About this task:
Everything in the listing below should be repeated verbatim, apart from the pictures.

=== Dataset section ===

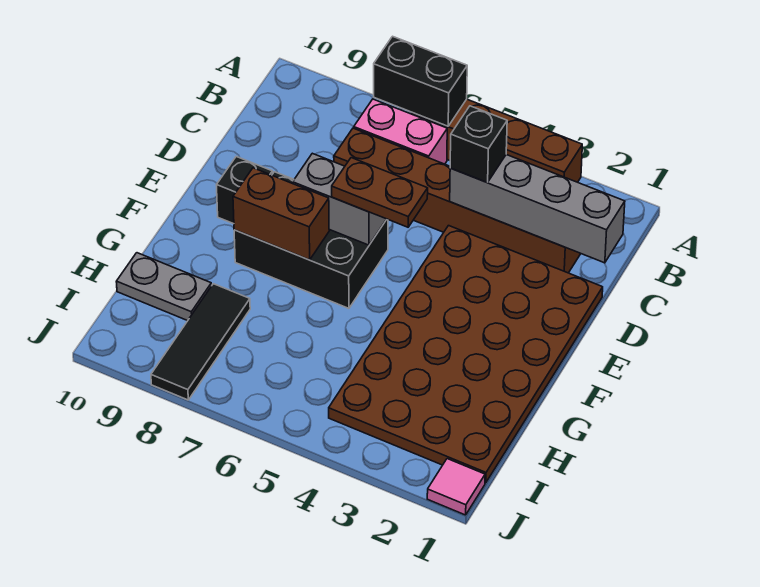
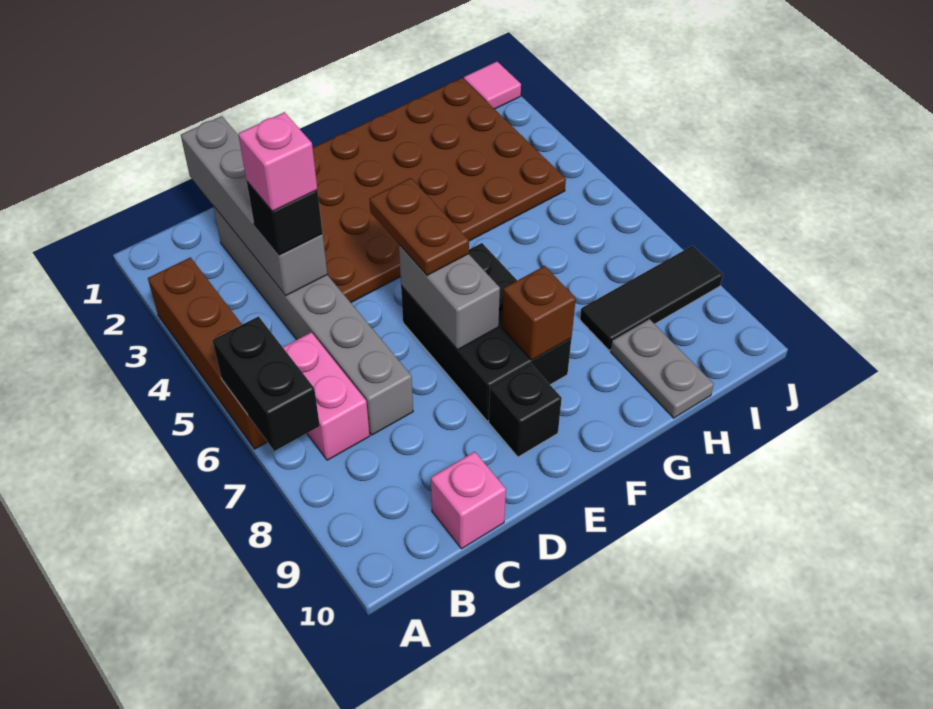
brown brick C2:C7 level 1 -> grey brick C2:C7 level 1
none -> pink brick C4 level 4
none -> pink brick C10 level 1
brown brick F7:F8 level 2 -> brown brick F8 level 2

===

Finished task:
brown brick C2:C7 level 1 -> grey brick C2:C7 level 1
none -> pink brick C4 level 4
none -> pink brick C10 level 1
brown brick F7:F8 level 2 -> brown brick F8 level 2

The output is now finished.